##### Data shown
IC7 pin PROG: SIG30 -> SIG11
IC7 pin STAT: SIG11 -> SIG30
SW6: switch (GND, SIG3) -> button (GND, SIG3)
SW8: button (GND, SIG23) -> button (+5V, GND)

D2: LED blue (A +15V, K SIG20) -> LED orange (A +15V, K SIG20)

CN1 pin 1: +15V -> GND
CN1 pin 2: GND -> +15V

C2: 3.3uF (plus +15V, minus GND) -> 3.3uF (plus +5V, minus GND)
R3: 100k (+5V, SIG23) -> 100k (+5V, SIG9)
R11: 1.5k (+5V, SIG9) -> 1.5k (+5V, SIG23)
##########
**What you should do**
The answer is the line containing "R3: 100k (+5V, SIG23) -> 100k (+5V, SIG9)" together with every line after it in the records, repeated exactly and with nothing else.

**Solution for this exercise**
R3: 100k (+5V, SIG23) -> 100k (+5V, SIG9)
R11: 1.5k (+5V, SIG9) -> 1.5k (+5V, SIG23)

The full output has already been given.